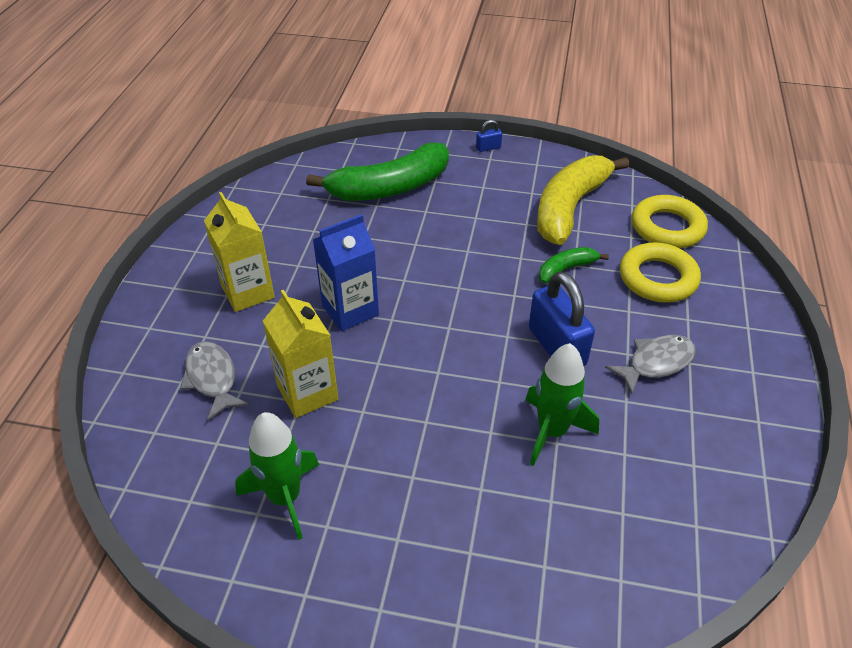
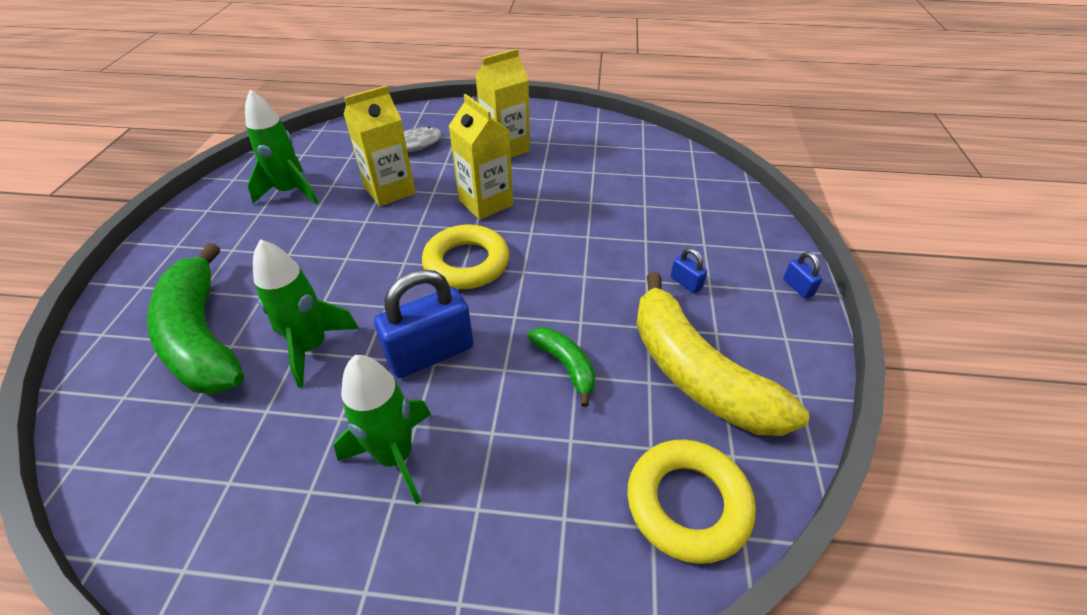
camera: 85 degrees right, 0 degrees up
(350, 310) = (485, 203): blue carton -> yellow carton
(389, 188) = (677, 211): green banana -> green banana (202, 337)
(480, 198) = (686, 283): none -> blue padlock
(569, 208) = (696, 373): yellow banana -> yellow banana turned 150 degrees counterclockwise
(656, 363) = (395, 456): grey fish -> green rocket
(657, 278) = (561, 475): yellow ring -> yellow ring (466, 263)

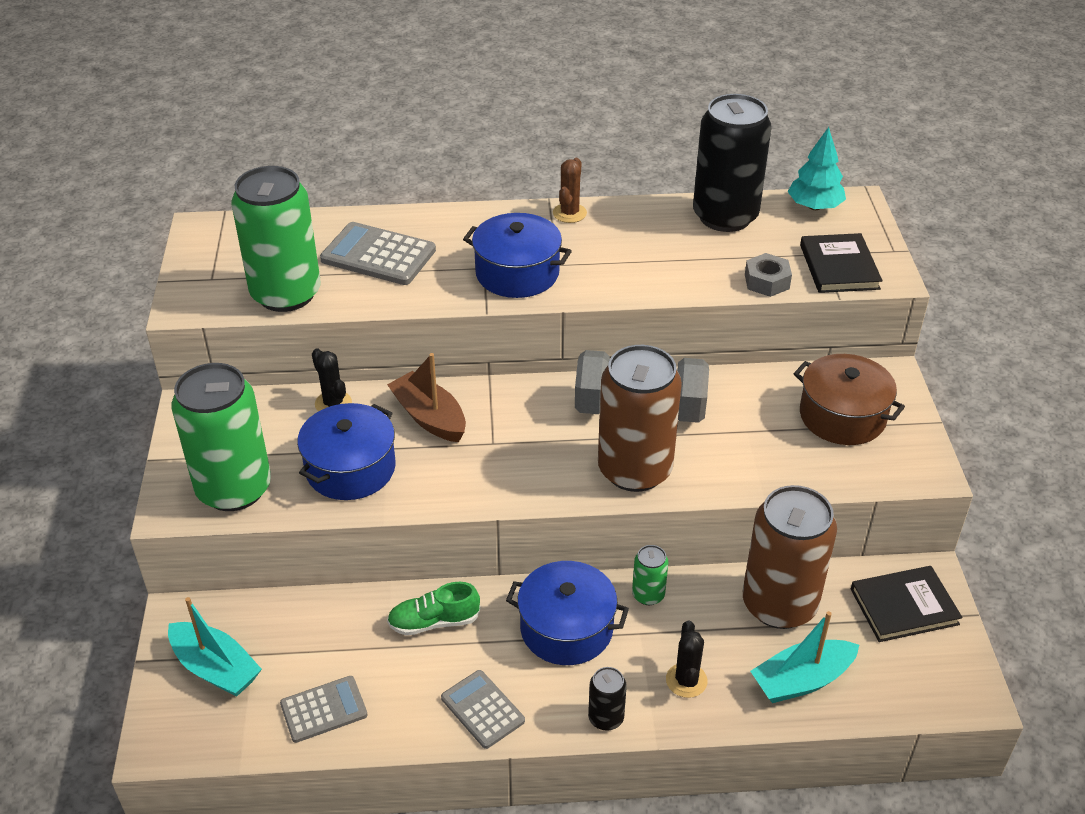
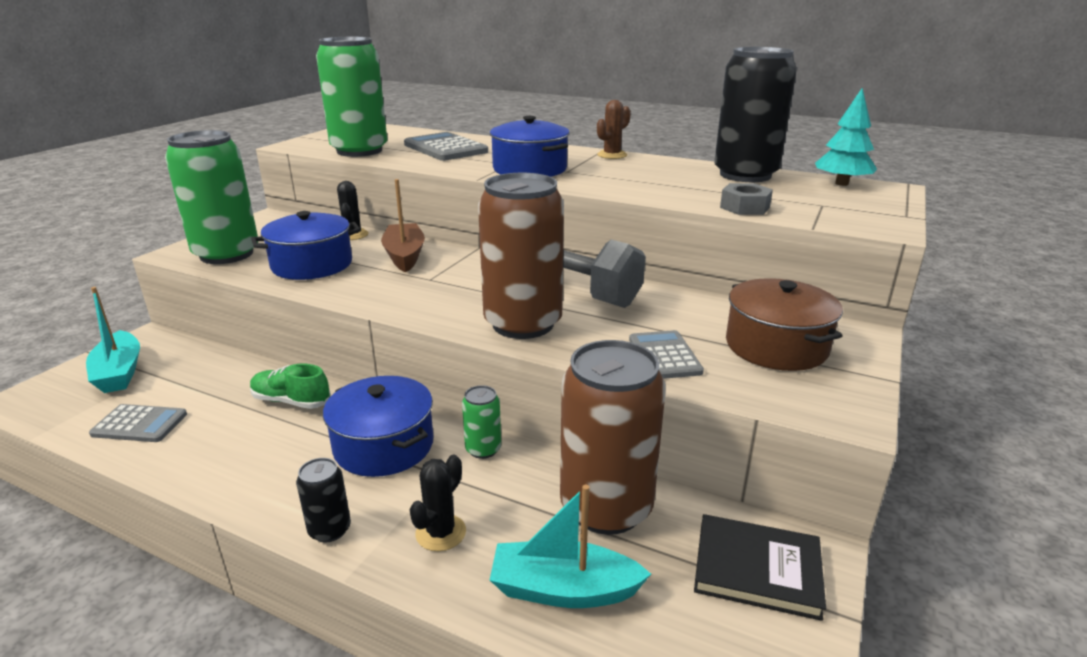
camera: 30 degrees right, 15 degrees down
(482, 709) = (242, 475): grey calculator -> grey calculator (664, 356)
(839, 267) = (832, 213): black book -> none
******
= DIRECTIVE =
Starting at the line with "(657, 278) = (561, 475): yellow", output each line through the final one of the listing above, and nothing else. Pictures are to be left out.

= RESULT BELOW =
(657, 278) = (561, 475): yellow ring -> yellow ring (466, 263)

camera: 30 degrees right, 15 degrees down
(482, 709) = (242, 475): grey calculator -> grey calculator (664, 356)
(839, 267) = (832, 213): black book -> none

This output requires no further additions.